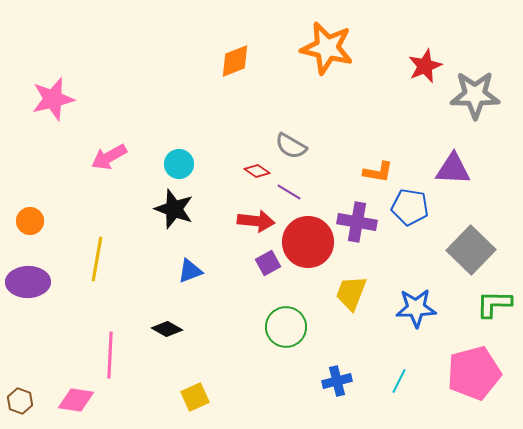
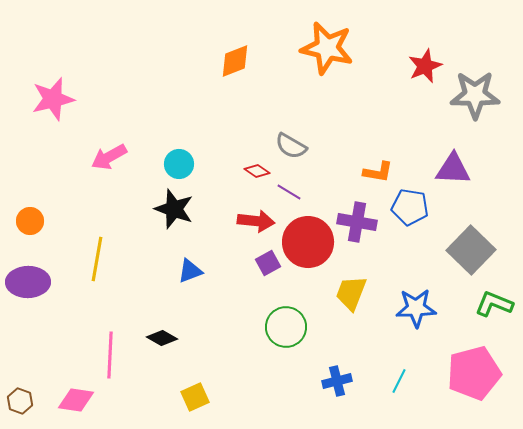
green L-shape: rotated 21 degrees clockwise
black diamond: moved 5 px left, 9 px down
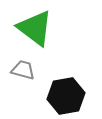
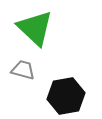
green triangle: rotated 6 degrees clockwise
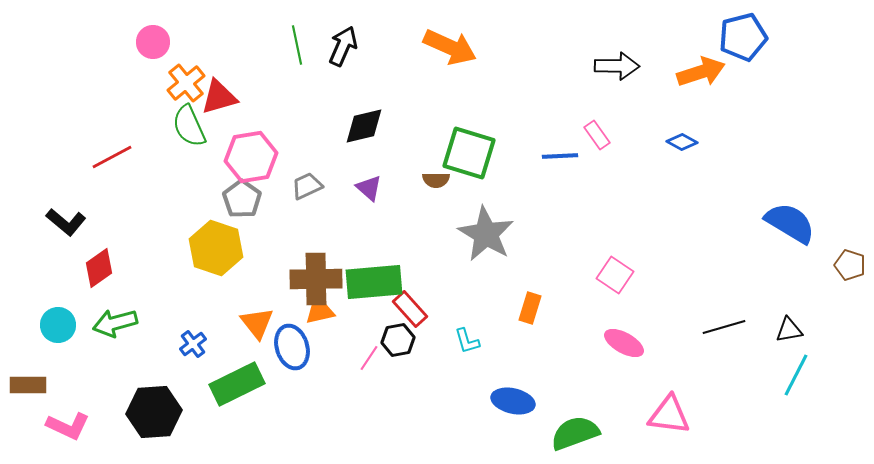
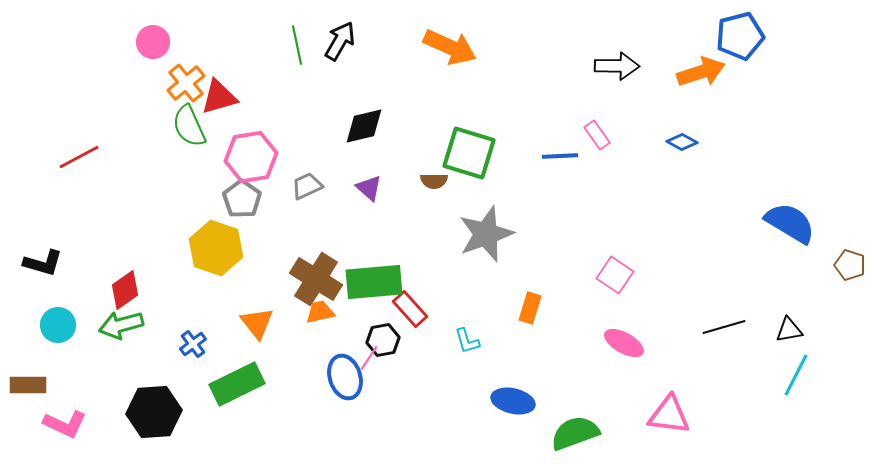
blue pentagon at (743, 37): moved 3 px left, 1 px up
black arrow at (343, 46): moved 3 px left, 5 px up; rotated 6 degrees clockwise
red line at (112, 157): moved 33 px left
brown semicircle at (436, 180): moved 2 px left, 1 px down
black L-shape at (66, 222): moved 23 px left, 41 px down; rotated 24 degrees counterclockwise
gray star at (486, 234): rotated 22 degrees clockwise
red diamond at (99, 268): moved 26 px right, 22 px down
brown cross at (316, 279): rotated 33 degrees clockwise
green arrow at (115, 323): moved 6 px right, 2 px down
black hexagon at (398, 340): moved 15 px left
blue ellipse at (292, 347): moved 53 px right, 30 px down
pink L-shape at (68, 426): moved 3 px left, 2 px up
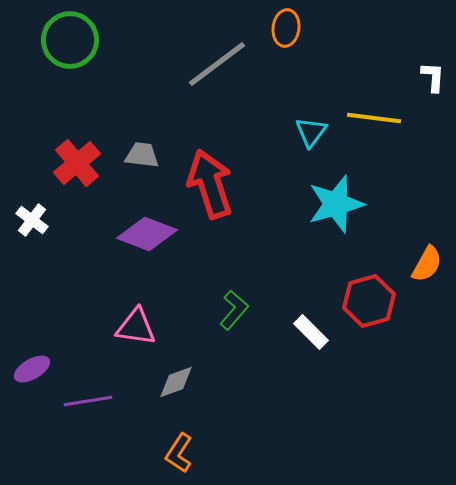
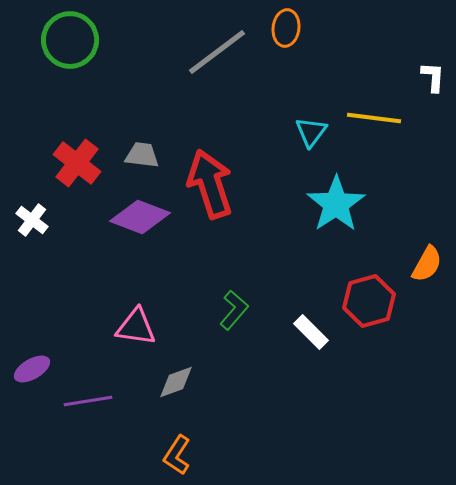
gray line: moved 12 px up
red cross: rotated 12 degrees counterclockwise
cyan star: rotated 18 degrees counterclockwise
purple diamond: moved 7 px left, 17 px up
orange L-shape: moved 2 px left, 2 px down
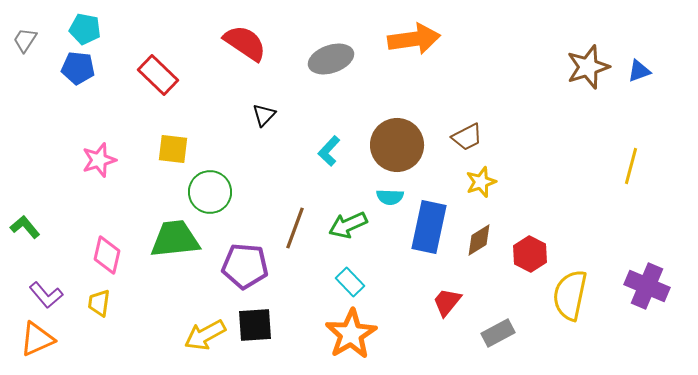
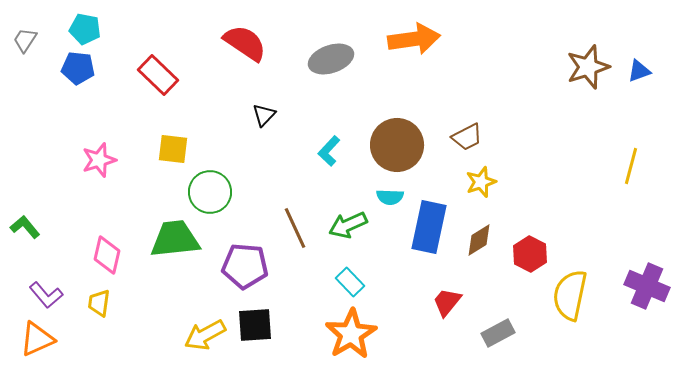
brown line: rotated 45 degrees counterclockwise
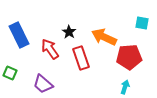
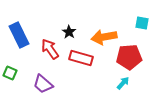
orange arrow: rotated 35 degrees counterclockwise
red rectangle: rotated 55 degrees counterclockwise
cyan arrow: moved 2 px left, 4 px up; rotated 24 degrees clockwise
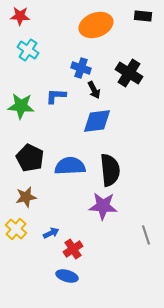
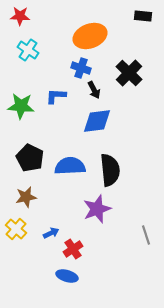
orange ellipse: moved 6 px left, 11 px down
black cross: rotated 12 degrees clockwise
purple star: moved 6 px left, 3 px down; rotated 24 degrees counterclockwise
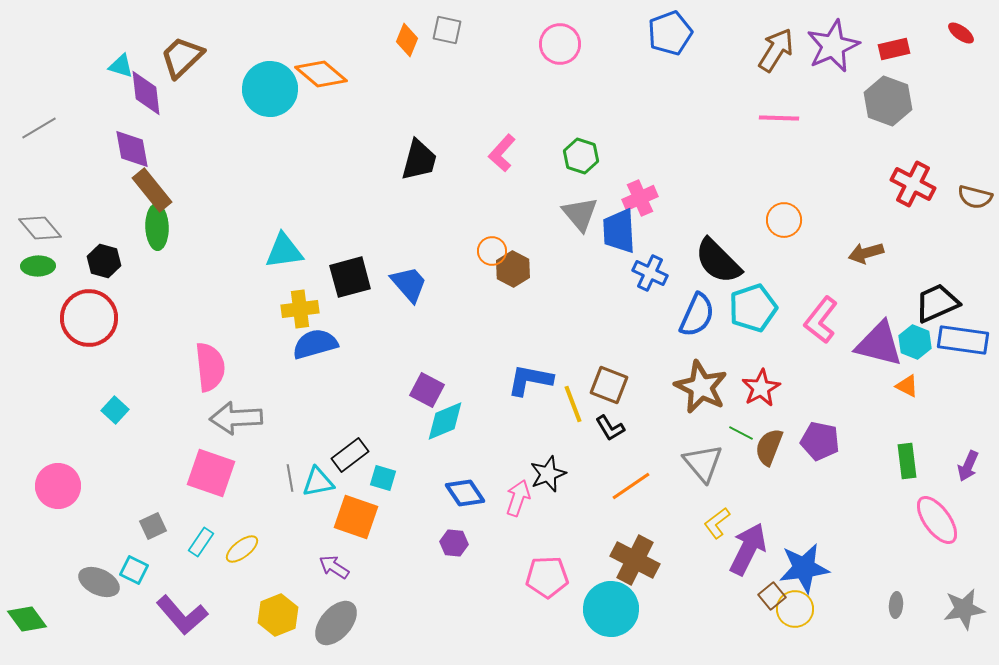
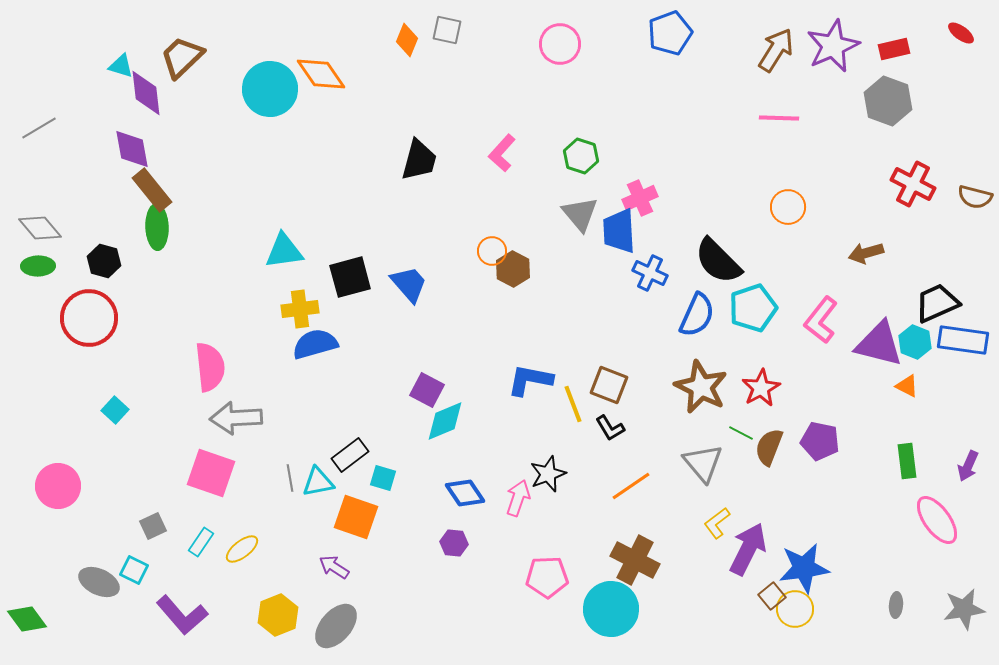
orange diamond at (321, 74): rotated 15 degrees clockwise
orange circle at (784, 220): moved 4 px right, 13 px up
gray ellipse at (336, 623): moved 3 px down
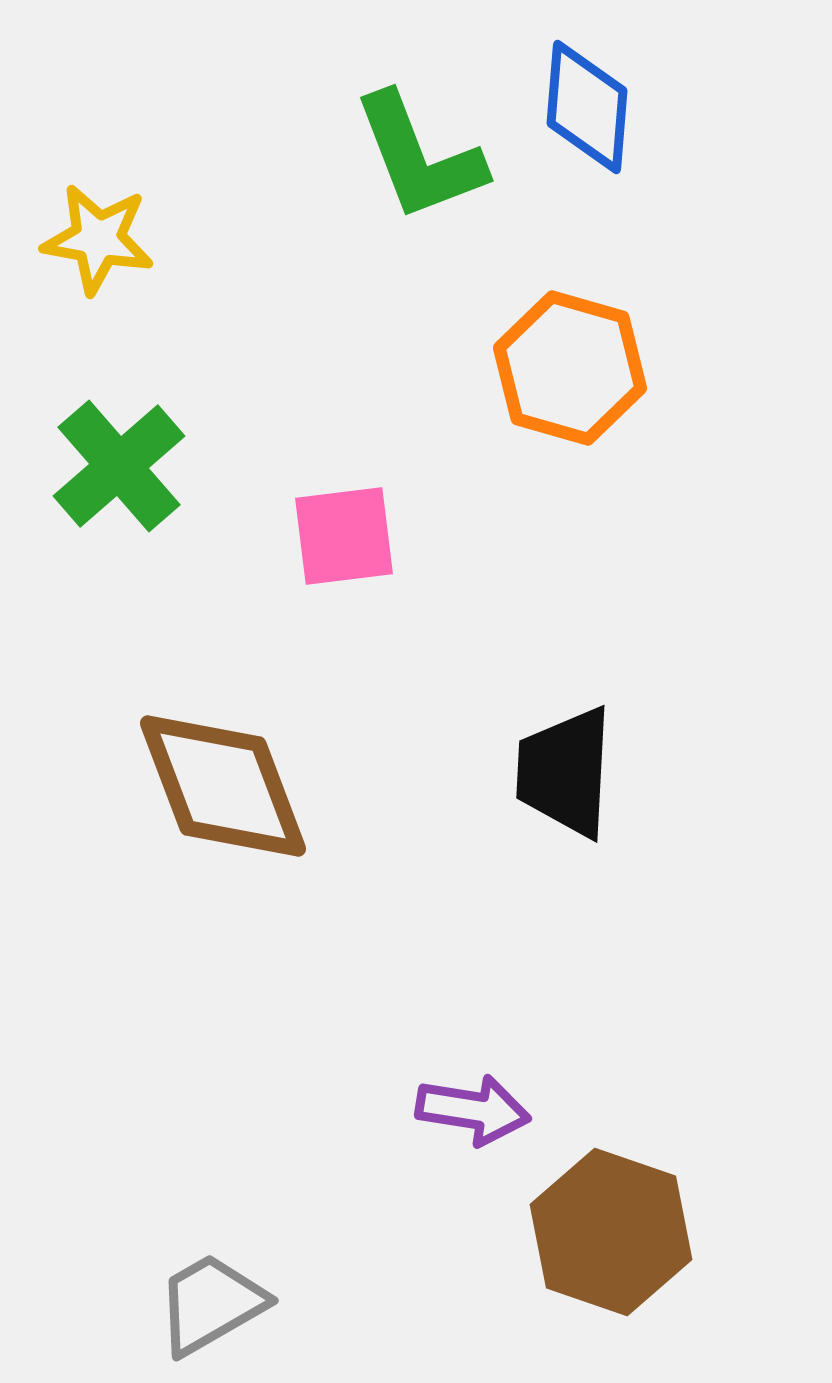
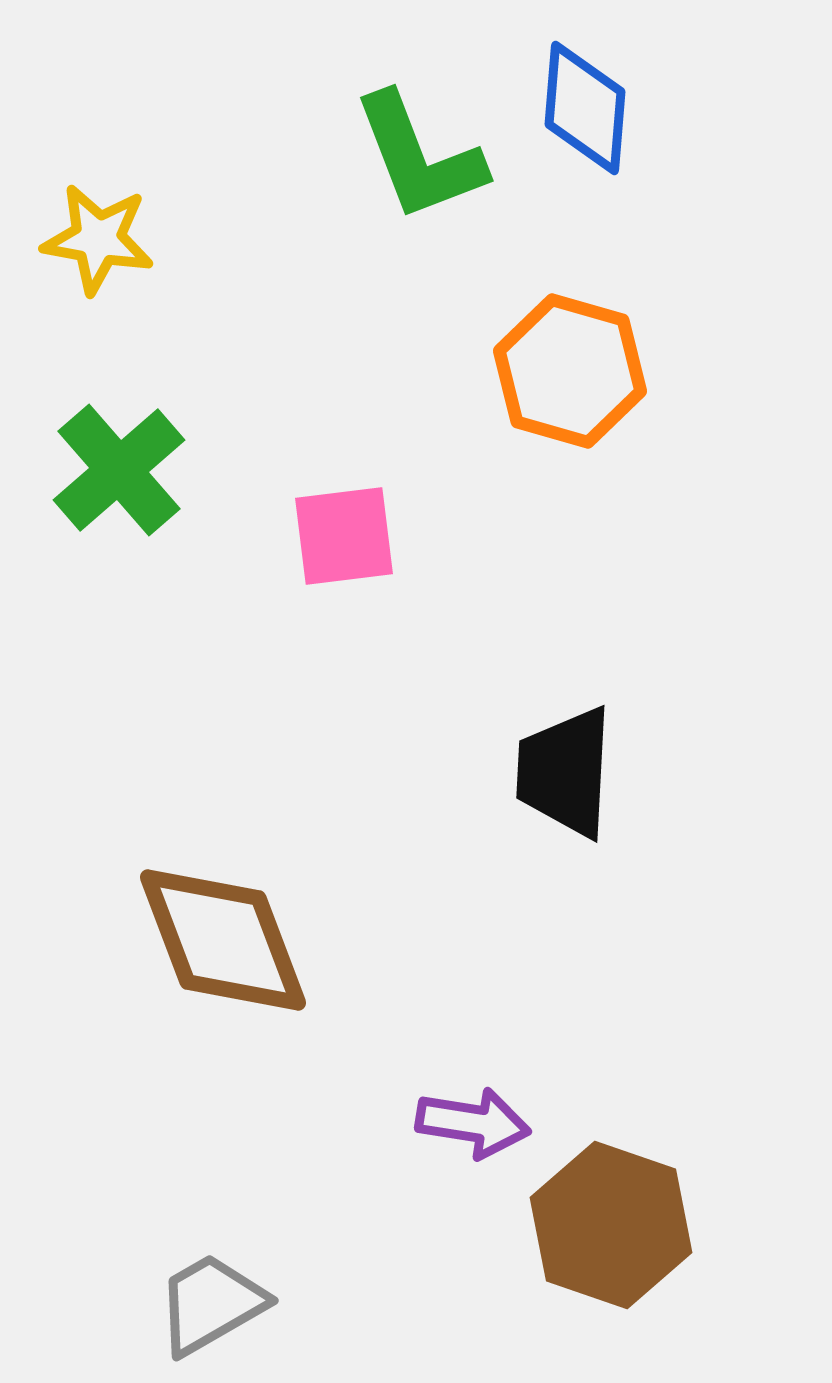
blue diamond: moved 2 px left, 1 px down
orange hexagon: moved 3 px down
green cross: moved 4 px down
brown diamond: moved 154 px down
purple arrow: moved 13 px down
brown hexagon: moved 7 px up
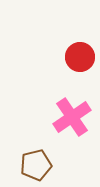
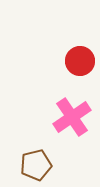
red circle: moved 4 px down
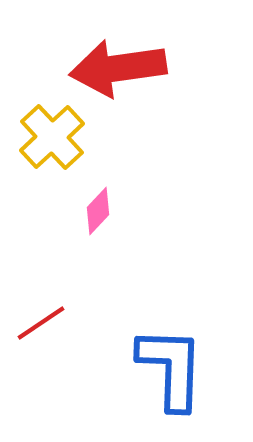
########
Transcribe every line of the records exactly. Pictures do not belong in the copy.

> **ANSWER FOR THIS EXERCISE**:
green L-shape: rotated 21 degrees clockwise
black diamond: moved 5 px left, 9 px down
green triangle: rotated 6 degrees clockwise
blue pentagon at (743, 37): moved 3 px left, 1 px up
black arrow at (343, 46): moved 3 px left, 5 px up; rotated 6 degrees clockwise
red line at (112, 157): moved 33 px left
brown semicircle at (436, 180): moved 2 px left, 1 px down
black L-shape at (66, 222): moved 23 px left, 41 px down; rotated 24 degrees counterclockwise
gray star at (486, 234): rotated 22 degrees clockwise
red diamond at (99, 268): moved 26 px right, 22 px down
brown cross at (316, 279): rotated 33 degrees clockwise
green arrow at (115, 323): moved 6 px right, 2 px down
black hexagon at (398, 340): moved 15 px left
blue ellipse at (292, 347): moved 53 px right, 30 px down
pink L-shape at (68, 426): moved 3 px left, 2 px up
gray line: moved 12 px up
red cross: rotated 12 degrees counterclockwise
cyan star: rotated 18 degrees counterclockwise
purple diamond: moved 7 px left, 17 px up
orange L-shape: moved 2 px left, 2 px down
brown line: rotated 45 degrees counterclockwise
orange arrow: rotated 35 degrees counterclockwise
red rectangle: rotated 55 degrees counterclockwise
cyan arrow: moved 2 px left, 4 px up; rotated 24 degrees clockwise
orange ellipse: moved 6 px left, 11 px down
black cross: rotated 12 degrees clockwise
purple star: moved 6 px left, 3 px down; rotated 24 degrees counterclockwise
orange diamond at (321, 74): rotated 15 degrees clockwise
orange circle at (784, 220): moved 4 px right, 13 px up
gray ellipse at (336, 623): moved 3 px down
blue diamond: moved 2 px left, 1 px down
orange hexagon: moved 3 px down
green cross: moved 4 px down
brown diamond: moved 154 px down
purple arrow: moved 13 px down
brown hexagon: moved 7 px up
red circle: moved 4 px down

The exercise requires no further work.